━━━━━ RECORDS FOR PROCESSING ━━━━━

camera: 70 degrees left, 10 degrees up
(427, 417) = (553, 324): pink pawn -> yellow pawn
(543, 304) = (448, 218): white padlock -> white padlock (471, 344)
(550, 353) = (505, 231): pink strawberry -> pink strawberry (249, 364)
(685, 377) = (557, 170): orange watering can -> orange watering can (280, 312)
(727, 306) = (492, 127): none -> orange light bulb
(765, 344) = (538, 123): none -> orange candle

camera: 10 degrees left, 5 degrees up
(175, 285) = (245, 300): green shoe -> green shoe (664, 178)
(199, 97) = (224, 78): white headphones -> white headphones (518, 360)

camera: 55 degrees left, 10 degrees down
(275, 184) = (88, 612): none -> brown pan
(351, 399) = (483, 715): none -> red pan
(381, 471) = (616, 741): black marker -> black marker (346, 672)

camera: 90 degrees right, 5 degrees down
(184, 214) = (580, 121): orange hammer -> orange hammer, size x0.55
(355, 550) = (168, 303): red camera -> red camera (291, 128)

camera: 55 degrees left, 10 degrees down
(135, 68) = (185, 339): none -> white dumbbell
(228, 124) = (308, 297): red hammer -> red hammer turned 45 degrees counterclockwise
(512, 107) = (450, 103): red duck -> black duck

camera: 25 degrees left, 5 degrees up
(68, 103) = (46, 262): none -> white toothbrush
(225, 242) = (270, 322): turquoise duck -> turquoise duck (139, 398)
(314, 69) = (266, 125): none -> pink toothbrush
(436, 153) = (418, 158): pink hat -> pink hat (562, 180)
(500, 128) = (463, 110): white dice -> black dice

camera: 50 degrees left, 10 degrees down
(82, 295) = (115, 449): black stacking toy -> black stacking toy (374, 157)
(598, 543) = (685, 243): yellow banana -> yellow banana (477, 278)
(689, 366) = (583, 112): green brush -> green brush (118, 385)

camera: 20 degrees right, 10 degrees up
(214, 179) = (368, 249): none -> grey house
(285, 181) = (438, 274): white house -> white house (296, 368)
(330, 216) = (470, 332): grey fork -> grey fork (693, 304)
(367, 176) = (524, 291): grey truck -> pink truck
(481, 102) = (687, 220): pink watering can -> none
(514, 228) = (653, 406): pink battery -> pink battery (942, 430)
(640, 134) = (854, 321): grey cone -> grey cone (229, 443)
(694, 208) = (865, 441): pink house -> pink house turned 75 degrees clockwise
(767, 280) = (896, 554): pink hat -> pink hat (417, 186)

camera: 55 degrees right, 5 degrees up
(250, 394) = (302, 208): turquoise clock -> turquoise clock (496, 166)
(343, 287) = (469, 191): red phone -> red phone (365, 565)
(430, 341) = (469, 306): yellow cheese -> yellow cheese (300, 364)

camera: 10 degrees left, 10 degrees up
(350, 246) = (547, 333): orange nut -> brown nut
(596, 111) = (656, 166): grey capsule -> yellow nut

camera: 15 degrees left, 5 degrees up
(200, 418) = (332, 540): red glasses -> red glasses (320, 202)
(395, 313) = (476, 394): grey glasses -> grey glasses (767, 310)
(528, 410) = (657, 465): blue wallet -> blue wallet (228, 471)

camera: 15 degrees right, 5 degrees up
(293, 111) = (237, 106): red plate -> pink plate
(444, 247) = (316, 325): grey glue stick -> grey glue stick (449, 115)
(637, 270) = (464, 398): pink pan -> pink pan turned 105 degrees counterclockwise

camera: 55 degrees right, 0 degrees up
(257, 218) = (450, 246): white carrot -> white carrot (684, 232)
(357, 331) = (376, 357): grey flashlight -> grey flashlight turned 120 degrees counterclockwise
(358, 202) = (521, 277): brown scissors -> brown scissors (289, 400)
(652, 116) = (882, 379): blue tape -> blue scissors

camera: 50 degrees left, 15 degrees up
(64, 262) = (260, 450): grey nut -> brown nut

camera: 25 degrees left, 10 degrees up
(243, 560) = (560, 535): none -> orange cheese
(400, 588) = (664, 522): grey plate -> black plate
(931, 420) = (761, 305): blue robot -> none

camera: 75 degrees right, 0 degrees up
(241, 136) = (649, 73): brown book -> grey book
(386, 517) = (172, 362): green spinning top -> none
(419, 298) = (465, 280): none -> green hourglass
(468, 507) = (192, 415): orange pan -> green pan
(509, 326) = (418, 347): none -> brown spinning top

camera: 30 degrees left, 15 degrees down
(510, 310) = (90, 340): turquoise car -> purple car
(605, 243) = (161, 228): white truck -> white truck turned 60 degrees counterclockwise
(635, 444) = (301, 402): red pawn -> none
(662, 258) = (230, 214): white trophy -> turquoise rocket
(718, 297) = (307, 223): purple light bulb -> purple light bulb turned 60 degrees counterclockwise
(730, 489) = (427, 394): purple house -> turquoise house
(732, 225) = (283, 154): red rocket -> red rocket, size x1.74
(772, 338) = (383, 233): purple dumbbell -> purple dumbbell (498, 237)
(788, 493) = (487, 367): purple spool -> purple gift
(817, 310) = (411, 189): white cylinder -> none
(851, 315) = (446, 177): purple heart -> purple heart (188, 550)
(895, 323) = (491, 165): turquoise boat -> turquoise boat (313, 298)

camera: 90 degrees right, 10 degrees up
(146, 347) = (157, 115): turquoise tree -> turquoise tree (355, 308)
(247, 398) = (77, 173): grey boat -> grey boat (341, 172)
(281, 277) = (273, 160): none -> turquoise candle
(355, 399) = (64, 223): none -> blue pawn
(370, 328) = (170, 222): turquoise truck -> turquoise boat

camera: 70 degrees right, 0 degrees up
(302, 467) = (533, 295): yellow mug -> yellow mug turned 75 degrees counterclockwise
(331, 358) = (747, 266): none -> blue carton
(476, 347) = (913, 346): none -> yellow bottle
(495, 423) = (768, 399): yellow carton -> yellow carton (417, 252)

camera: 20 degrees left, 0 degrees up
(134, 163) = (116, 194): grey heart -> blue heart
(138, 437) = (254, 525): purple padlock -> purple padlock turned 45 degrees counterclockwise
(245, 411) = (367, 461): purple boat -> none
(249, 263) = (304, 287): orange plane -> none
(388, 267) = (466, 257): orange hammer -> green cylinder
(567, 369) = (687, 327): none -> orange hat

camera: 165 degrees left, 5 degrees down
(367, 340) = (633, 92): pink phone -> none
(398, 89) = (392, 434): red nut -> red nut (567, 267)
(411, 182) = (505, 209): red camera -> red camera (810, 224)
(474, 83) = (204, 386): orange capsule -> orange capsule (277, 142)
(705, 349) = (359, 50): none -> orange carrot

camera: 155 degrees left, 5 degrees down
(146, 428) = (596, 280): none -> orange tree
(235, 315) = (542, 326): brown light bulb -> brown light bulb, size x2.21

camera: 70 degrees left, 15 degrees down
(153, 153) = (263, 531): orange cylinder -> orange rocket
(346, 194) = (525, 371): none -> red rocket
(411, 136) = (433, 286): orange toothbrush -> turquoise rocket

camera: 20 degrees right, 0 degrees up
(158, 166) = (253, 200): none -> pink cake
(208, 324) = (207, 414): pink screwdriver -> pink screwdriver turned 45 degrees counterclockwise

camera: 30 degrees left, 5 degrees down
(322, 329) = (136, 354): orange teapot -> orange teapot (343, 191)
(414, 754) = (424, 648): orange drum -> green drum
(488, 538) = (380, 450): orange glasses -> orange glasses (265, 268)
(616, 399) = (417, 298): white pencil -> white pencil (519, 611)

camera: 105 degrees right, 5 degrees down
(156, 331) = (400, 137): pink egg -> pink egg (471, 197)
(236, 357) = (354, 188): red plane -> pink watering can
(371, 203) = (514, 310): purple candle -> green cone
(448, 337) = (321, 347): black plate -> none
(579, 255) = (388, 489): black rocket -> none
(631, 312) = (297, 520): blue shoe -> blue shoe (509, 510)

━━━━━

Retype the records above exactly as they appear.

SOLUTION TO THIS EXERCISE:
camera: 70 degrees left, 10 degrees up
(427, 417) = (553, 324): pink pawn -> yellow pawn
(543, 304) = (448, 218): white padlock -> white padlock (471, 344)
(550, 353) = (505, 231): pink strawberry -> pink strawberry (249, 364)
(685, 377) = (557, 170): orange watering can -> orange watering can (280, 312)
(727, 306) = (492, 127): none -> orange light bulb
(765, 344) = (538, 123): none -> orange candle

camera: 10 degrees left, 5 degrees up
(175, 285) = (245, 300): green shoe -> green shoe (664, 178)
(199, 97) = (224, 78): white headphones -> white headphones (518, 360)

camera: 55 degrees left, 10 degrees down
(275, 184) = (88, 612): none -> brown pan
(351, 399) = (483, 715): none -> red pan
(381, 471) = (616, 741): black marker -> black marker (346, 672)

camera: 90 degrees right, 5 degrees down
(184, 214) = (580, 121): orange hammer -> orange hammer, size x0.55
(355, 550) = (168, 303): red camera -> red camera (291, 128)

camera: 55 degrees left, 10 degrees down
(135, 68) = (185, 339): none -> white dumbbell
(228, 124) = (308, 297): red hammer -> red hammer turned 45 degrees counterclockwise
(512, 107) = (450, 103): red duck -> black duck

camera: 25 degrees left, 5 degrees up
(68, 103) = (46, 262): none -> white toothbrush
(225, 242) = (270, 322): turquoise duck -> turquoise duck (139, 398)
(314, 69) = (266, 125): none -> pink toothbrush
(436, 153) = (418, 158): pink hat -> pink hat (562, 180)
(500, 128) = (463, 110): white dice -> black dice

camera: 50 degrees left, 10 degrees down
(82, 295) = (115, 449): black stacking toy -> black stacking toy (374, 157)
(598, 543) = (685, 243): yellow banana -> yellow banana (477, 278)
(689, 366) = (583, 112): green brush -> green brush (118, 385)

camera: 20 degrees right, 10 degrees up
(214, 179) = (368, 249): none -> grey house
(285, 181) = (438, 274): white house -> white house (296, 368)
(330, 216) = (470, 332): grey fork -> grey fork (693, 304)
(367, 176) = (524, 291): grey truck -> pink truck
(481, 102) = (687, 220): pink watering can -> none
(514, 228) = (653, 406): pink battery -> pink battery (942, 430)
(640, 134) = (854, 321): grey cone -> grey cone (229, 443)
(694, 208) = (865, 441): pink house -> pink house turned 75 degrees clockwise
(767, 280) = (896, 554): pink hat -> pink hat (417, 186)

camera: 55 degrees right, 5 degrees up
(250, 394) = (302, 208): turquoise clock -> turquoise clock (496, 166)
(343, 287) = (469, 191): red phone -> red phone (365, 565)
(430, 341) = (469, 306): yellow cheese -> yellow cheese (300, 364)

camera: 10 degrees left, 10 degrees up
(350, 246) = (547, 333): orange nut -> brown nut
(596, 111) = (656, 166): grey capsule -> yellow nut

camera: 15 degrees left, 5 degrees up
(200, 418) = (332, 540): red glasses -> red glasses (320, 202)
(395, 313) = (476, 394): grey glasses -> grey glasses (767, 310)
(528, 410) = (657, 465): blue wallet -> blue wallet (228, 471)

camera: 15 degrees right, 5 degrees up
(293, 111) = (237, 106): red plate -> pink plate
(444, 247) = (316, 325): grey glue stick -> grey glue stick (449, 115)
(637, 270) = (464, 398): pink pan -> pink pan turned 105 degrees counterclockwise

camera: 55 degrees right, 0 degrees up
(257, 218) = (450, 246): white carrot -> white carrot (684, 232)
(357, 331) = (376, 357): grey flashlight -> grey flashlight turned 120 degrees counterclockwise
(358, 202) = (521, 277): brown scissors -> brown scissors (289, 400)
(652, 116) = (882, 379): blue tape -> blue scissors

camera: 50 degrees left, 15 degrees up
(64, 262) = (260, 450): grey nut -> brown nut

camera: 25 degrees left, 10 degrees up
(243, 560) = (560, 535): none -> orange cheese
(400, 588) = (664, 522): grey plate -> black plate
(931, 420) = (761, 305): blue robot -> none

camera: 75 degrees right, 0 degrees up
(241, 136) = (649, 73): brown book -> grey book
(386, 517) = (172, 362): green spinning top -> none
(419, 298) = (465, 280): none -> green hourglass
(468, 507) = (192, 415): orange pan -> green pan
(509, 326) = (418, 347): none -> brown spinning top

camera: 30 degrees left, 15 degrees down
(510, 310) = (90, 340): turquoise car -> purple car
(605, 243) = (161, 228): white truck -> white truck turned 60 degrees counterclockwise
(635, 444) = (301, 402): red pawn -> none
(662, 258) = (230, 214): white trophy -> turquoise rocket
(718, 297) = (307, 223): purple light bulb -> purple light bulb turned 60 degrees counterclockwise
(730, 489) = (427, 394): purple house -> turquoise house
(732, 225) = (283, 154): red rocket -> red rocket, size x1.74
(772, 338) = (383, 233): purple dumbbell -> purple dumbbell (498, 237)
(788, 493) = (487, 367): purple spool -> purple gift
(817, 310) = (411, 189): white cylinder -> none
(851, 315) = (446, 177): purple heart -> purple heart (188, 550)
(895, 323) = (491, 165): turquoise boat -> turquoise boat (313, 298)

camera: 90 degrees right, 10 degrees up
(146, 347) = (157, 115): turquoise tree -> turquoise tree (355, 308)
(247, 398) = (77, 173): grey boat -> grey boat (341, 172)
(281, 277) = (273, 160): none -> turquoise candle
(355, 399) = (64, 223): none -> blue pawn
(370, 328) = (170, 222): turquoise truck -> turquoise boat

camera: 70 degrees right, 0 degrees up
(302, 467) = (533, 295): yellow mug -> yellow mug turned 75 degrees counterclockwise
(331, 358) = (747, 266): none -> blue carton
(476, 347) = (913, 346): none -> yellow bottle
(495, 423) = (768, 399): yellow carton -> yellow carton (417, 252)

camera: 20 degrees left, 0 degrees up
(134, 163) = (116, 194): grey heart -> blue heart
(138, 437) = (254, 525): purple padlock -> purple padlock turned 45 degrees counterclockwise
(245, 411) = (367, 461): purple boat -> none
(249, 263) = (304, 287): orange plane -> none
(388, 267) = (466, 257): orange hammer -> green cylinder
(567, 369) = (687, 327): none -> orange hat

camera: 165 degrees left, 5 degrees down
(367, 340) = (633, 92): pink phone -> none
(398, 89) = (392, 434): red nut -> red nut (567, 267)
(411, 182) = (505, 209): red camera -> red camera (810, 224)
(474, 83) = (204, 386): orange capsule -> orange capsule (277, 142)
(705, 349) = (359, 50): none -> orange carrot

camera: 155 degrees left, 5 degrees down
(146, 428) = (596, 280): none -> orange tree
(235, 315) = (542, 326): brown light bulb -> brown light bulb, size x2.21

camera: 70 degrees left, 15 degrees down
(153, 153) = (263, 531): orange cylinder -> orange rocket
(346, 194) = (525, 371): none -> red rocket
(411, 136) = (433, 286): orange toothbrush -> turquoise rocket

camera: 20 degrees right, 0 degrees up
(158, 166) = (253, 200): none -> pink cake
(208, 324) = (207, 414): pink screwdriver -> pink screwdriver turned 45 degrees counterclockwise

camera: 30 degrees left, 5 degrees down
(322, 329) = (136, 354): orange teapot -> orange teapot (343, 191)
(414, 754) = (424, 648): orange drum -> green drum
(488, 538) = (380, 450): orange glasses -> orange glasses (265, 268)
(616, 399) = (417, 298): white pencil -> white pencil (519, 611)

camera: 105 degrees right, 5 degrees down
(156, 331) = (400, 137): pink egg -> pink egg (471, 197)
(236, 357) = (354, 188): red plane -> pink watering can
(371, 203) = (514, 310): purple candle -> green cone
(448, 337) = (321, 347): black plate -> none
(579, 255) = (388, 489): black rocket -> none
(631, 312) = (297, 520): blue shoe -> blue shoe (509, 510)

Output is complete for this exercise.